Which lines of the records contain "purple"? Collect every one of them.

[Shape state transition data]
<<<<
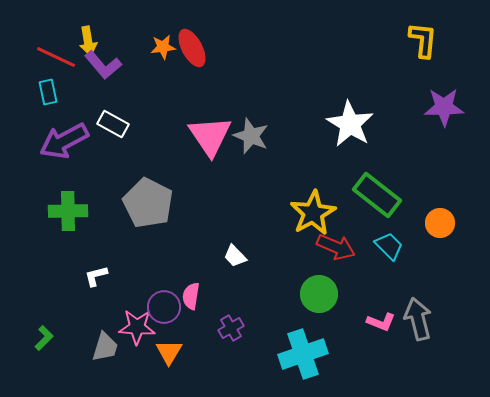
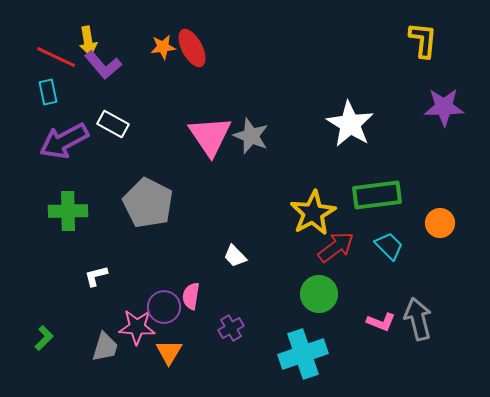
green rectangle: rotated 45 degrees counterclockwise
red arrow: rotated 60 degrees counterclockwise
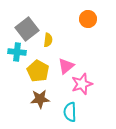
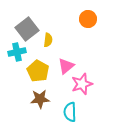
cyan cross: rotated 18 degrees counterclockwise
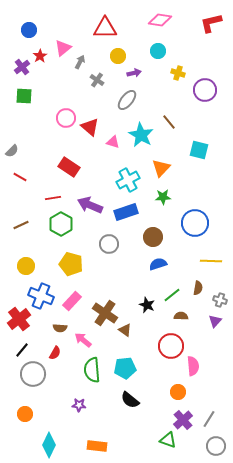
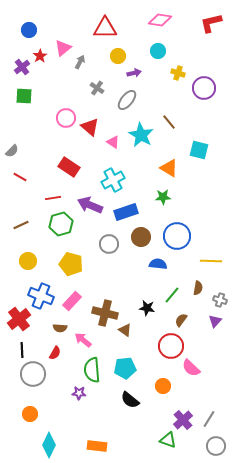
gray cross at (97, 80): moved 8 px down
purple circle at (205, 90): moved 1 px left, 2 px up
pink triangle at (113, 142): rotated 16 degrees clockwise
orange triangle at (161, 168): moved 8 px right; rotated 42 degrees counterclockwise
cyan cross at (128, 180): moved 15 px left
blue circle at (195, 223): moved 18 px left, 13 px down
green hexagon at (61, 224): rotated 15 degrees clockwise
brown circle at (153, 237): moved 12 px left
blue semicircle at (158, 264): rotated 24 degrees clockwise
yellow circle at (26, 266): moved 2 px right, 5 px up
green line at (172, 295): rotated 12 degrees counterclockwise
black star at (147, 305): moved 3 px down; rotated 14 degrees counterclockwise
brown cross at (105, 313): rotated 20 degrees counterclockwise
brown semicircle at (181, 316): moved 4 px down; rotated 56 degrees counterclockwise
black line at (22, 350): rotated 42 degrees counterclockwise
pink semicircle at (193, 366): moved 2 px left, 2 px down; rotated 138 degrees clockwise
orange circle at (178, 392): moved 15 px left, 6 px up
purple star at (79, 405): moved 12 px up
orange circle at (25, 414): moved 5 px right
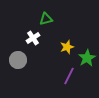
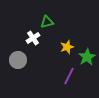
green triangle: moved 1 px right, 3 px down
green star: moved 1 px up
>>>>
[Answer]
purple circle at (205, 90): moved 1 px left, 2 px up
purple star at (79, 405): moved 12 px up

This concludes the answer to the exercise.